>>>>

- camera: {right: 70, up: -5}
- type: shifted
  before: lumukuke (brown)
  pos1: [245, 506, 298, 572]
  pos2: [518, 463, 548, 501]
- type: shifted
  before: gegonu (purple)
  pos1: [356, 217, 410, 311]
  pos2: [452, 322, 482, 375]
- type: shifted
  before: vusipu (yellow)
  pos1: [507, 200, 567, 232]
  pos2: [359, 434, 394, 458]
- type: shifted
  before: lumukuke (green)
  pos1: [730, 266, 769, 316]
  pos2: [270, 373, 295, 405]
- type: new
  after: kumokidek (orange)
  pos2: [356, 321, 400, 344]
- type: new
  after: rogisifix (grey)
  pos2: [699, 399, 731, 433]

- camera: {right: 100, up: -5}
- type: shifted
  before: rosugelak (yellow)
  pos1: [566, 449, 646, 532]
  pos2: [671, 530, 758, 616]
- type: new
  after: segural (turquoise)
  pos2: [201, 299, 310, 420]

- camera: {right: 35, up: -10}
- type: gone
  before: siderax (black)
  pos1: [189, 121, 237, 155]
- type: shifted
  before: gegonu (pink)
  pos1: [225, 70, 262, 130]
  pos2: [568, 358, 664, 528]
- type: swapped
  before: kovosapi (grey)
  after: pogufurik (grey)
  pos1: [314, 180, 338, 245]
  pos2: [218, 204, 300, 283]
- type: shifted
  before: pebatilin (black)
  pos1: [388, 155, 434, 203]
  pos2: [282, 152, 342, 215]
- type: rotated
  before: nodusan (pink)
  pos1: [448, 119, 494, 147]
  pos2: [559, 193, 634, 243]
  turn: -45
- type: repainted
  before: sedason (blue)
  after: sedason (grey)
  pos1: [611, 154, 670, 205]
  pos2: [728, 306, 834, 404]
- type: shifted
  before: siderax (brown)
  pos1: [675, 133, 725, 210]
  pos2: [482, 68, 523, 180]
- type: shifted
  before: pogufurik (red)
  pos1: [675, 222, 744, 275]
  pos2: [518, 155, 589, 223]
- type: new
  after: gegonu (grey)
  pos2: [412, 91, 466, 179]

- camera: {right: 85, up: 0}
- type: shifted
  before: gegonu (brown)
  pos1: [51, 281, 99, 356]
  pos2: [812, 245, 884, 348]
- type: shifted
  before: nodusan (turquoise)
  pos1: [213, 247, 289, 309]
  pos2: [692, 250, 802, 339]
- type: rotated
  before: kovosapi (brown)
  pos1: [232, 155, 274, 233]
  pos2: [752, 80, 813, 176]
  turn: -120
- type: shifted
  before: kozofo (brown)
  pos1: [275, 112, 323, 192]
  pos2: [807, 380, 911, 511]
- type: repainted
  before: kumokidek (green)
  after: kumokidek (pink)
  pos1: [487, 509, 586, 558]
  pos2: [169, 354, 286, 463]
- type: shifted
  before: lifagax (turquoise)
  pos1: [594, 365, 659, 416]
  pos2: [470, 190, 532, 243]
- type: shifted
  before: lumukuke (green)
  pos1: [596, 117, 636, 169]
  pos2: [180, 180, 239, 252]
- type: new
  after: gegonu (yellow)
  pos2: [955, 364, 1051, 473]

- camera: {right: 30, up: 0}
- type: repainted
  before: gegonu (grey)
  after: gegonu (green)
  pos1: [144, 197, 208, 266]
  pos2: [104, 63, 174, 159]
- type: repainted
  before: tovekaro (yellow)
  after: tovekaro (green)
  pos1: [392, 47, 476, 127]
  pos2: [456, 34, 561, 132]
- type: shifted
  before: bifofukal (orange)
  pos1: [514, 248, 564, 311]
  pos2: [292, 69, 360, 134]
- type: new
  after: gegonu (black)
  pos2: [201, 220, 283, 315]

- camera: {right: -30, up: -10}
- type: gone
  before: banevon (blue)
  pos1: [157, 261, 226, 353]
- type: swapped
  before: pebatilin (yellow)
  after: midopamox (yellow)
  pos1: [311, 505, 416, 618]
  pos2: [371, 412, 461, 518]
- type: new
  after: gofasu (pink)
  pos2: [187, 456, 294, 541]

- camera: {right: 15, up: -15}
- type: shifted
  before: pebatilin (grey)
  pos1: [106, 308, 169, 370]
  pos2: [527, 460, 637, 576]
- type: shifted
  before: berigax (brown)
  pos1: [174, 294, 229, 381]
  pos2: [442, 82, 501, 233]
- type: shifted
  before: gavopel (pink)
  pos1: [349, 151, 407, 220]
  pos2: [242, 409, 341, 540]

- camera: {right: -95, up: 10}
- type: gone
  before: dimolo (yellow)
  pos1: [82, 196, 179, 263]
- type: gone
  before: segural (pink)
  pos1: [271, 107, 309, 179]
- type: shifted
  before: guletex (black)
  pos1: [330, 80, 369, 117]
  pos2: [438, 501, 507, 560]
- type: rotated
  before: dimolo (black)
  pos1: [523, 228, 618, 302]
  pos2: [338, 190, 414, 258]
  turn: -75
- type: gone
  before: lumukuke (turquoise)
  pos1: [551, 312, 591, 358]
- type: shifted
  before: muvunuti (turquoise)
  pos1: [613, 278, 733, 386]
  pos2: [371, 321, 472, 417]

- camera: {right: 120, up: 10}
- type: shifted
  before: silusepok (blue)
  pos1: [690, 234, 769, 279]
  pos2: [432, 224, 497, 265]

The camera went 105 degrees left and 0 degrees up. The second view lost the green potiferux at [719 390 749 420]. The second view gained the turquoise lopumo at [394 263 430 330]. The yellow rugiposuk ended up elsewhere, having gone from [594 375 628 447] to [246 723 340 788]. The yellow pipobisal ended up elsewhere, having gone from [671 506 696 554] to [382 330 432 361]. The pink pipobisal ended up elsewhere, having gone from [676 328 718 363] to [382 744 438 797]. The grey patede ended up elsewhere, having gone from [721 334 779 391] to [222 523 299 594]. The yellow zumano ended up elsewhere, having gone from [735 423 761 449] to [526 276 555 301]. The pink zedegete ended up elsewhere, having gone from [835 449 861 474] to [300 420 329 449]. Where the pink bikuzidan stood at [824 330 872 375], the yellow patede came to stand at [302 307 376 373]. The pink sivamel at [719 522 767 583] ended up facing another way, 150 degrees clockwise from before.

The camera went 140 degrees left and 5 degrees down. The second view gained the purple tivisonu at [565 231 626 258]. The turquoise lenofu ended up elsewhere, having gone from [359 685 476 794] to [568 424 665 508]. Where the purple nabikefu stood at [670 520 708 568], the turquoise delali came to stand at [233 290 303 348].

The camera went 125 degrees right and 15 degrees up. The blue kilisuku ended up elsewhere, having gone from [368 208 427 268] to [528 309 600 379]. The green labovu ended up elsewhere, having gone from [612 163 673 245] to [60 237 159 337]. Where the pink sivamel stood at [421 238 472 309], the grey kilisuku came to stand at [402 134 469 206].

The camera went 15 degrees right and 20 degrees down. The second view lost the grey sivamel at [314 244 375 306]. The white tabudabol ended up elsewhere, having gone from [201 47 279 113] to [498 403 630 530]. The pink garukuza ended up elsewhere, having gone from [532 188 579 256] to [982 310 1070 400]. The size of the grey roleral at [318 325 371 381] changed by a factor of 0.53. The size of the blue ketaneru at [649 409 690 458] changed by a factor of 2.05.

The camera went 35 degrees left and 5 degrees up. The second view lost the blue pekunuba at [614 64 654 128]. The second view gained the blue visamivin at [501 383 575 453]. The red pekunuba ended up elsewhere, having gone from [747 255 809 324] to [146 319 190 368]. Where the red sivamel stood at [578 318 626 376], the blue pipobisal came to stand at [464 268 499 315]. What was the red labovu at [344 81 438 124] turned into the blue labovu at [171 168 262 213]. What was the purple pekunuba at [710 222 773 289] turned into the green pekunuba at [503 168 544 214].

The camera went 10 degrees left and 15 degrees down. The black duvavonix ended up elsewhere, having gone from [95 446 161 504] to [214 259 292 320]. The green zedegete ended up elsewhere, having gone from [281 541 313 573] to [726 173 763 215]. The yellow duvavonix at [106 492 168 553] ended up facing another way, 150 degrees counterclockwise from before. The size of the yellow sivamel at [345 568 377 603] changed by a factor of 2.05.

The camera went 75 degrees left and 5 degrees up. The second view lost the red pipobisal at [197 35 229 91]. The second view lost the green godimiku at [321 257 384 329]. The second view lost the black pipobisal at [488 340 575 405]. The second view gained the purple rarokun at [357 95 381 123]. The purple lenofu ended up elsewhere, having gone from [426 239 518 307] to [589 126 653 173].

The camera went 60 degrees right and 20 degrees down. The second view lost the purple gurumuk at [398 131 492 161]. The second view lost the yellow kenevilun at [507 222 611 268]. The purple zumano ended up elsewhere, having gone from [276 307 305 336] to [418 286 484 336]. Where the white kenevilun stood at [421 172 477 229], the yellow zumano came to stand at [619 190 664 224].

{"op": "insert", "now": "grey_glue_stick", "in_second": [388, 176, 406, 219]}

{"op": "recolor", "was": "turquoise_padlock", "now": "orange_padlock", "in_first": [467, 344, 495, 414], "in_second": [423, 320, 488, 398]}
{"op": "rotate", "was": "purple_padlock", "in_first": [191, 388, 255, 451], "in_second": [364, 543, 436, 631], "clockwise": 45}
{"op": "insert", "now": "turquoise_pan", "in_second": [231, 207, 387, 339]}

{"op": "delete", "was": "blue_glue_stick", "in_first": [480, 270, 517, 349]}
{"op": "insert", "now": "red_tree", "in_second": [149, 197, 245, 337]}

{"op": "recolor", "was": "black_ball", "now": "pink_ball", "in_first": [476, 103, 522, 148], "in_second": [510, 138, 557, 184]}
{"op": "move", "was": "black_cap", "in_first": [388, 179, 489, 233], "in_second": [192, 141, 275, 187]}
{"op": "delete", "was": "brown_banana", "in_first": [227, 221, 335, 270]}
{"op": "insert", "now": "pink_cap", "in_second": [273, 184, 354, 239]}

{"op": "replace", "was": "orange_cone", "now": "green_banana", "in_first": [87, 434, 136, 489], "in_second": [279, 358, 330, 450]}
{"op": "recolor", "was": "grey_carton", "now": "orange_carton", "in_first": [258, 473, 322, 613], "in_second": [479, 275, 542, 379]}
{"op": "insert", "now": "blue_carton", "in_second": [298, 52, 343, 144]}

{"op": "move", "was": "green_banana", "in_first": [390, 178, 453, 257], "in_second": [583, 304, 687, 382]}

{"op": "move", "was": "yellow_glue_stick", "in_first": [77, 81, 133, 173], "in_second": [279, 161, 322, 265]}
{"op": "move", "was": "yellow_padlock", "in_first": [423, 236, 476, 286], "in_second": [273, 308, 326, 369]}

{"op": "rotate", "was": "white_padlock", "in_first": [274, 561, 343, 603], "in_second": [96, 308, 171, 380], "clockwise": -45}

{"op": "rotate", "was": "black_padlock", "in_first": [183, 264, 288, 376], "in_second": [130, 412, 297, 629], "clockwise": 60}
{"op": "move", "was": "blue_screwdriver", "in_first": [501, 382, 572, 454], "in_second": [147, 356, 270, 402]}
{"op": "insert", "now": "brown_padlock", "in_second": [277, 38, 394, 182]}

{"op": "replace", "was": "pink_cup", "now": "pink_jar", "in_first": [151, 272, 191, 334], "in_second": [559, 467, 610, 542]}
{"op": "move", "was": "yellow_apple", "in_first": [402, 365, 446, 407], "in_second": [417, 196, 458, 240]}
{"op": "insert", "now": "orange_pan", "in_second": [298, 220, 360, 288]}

<<<<

**What is expected**
Within the listing above, extract exactly the lines from the line with "before: vusipu (yellow)" to the line with "after: rogisifix (grey)", the two named lines included, and no others.

**Result for this task**
  before: vusipu (yellow)
  pos1: [507, 200, 567, 232]
  pos2: [359, 434, 394, 458]
- type: shifted
  before: lumukuke (green)
  pos1: [730, 266, 769, 316]
  pos2: [270, 373, 295, 405]
- type: new
  after: kumokidek (orange)
  pos2: [356, 321, 400, 344]
- type: new
  after: rogisifix (grey)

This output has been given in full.